• _WHAT THE TASK ASKS_
Repeat everything in the data exactly except images.

• _COLLECTED MATERIAL_

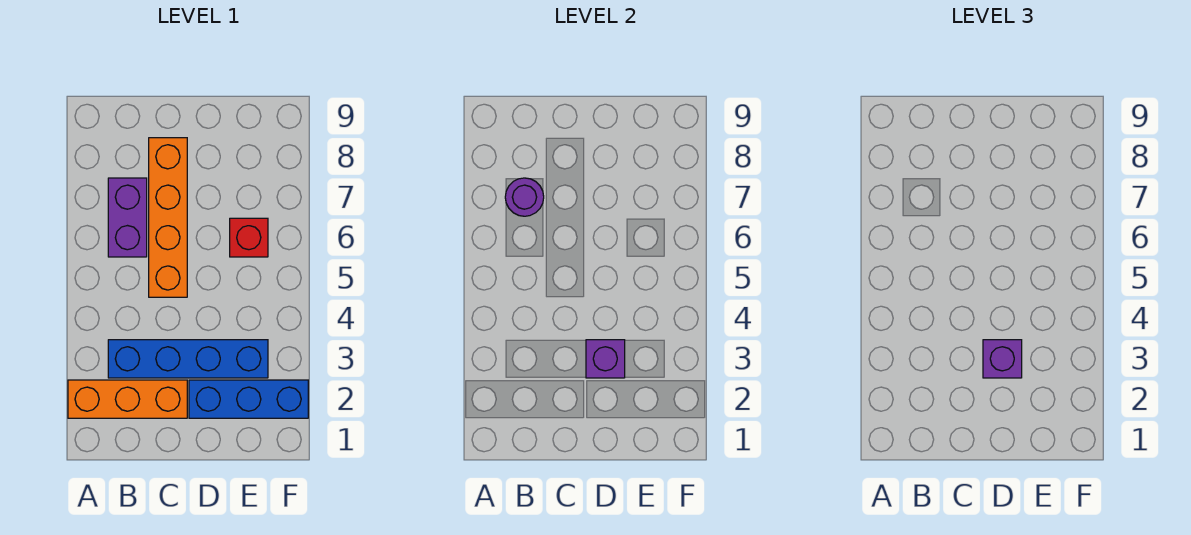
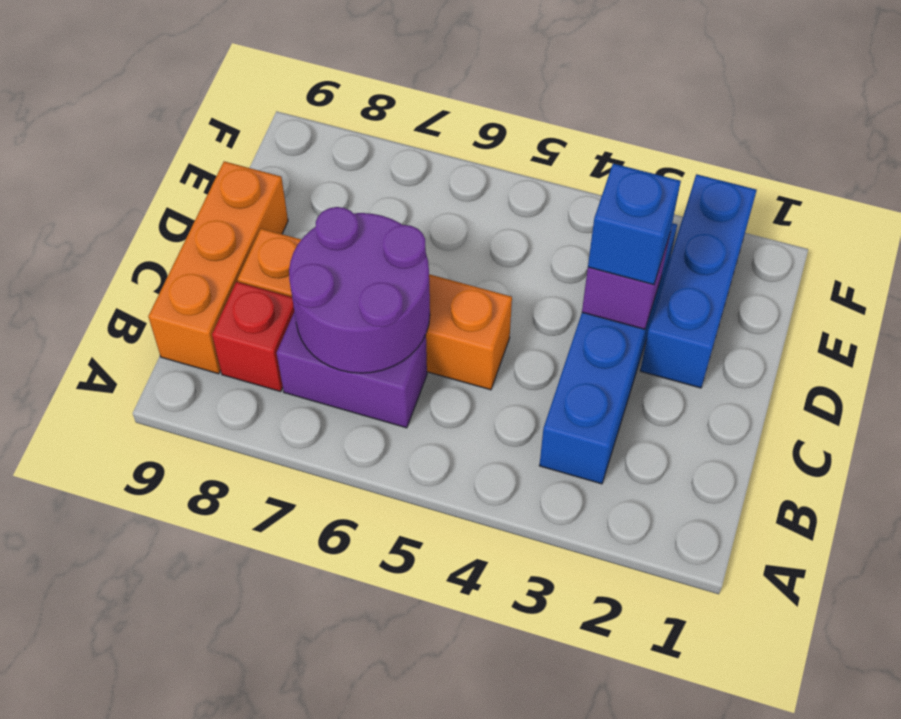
orange brick A2:C2 level 1 -> orange brick B9:D9 level 1
purple round brick B7 level 2 -> purple round brick B6:C7 level 2
purple brick D3 level 3 -> blue brick D3 level 3
red brick E6 level 1 -> red brick B8 level 1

• _EXERCISE RESULT_
orange brick A2:C2 level 1 -> orange brick B9:D9 level 1
purple round brick B7 level 2 -> purple round brick B6:C7 level 2
purple brick D3 level 3 -> blue brick D3 level 3
red brick E6 level 1 -> red brick B8 level 1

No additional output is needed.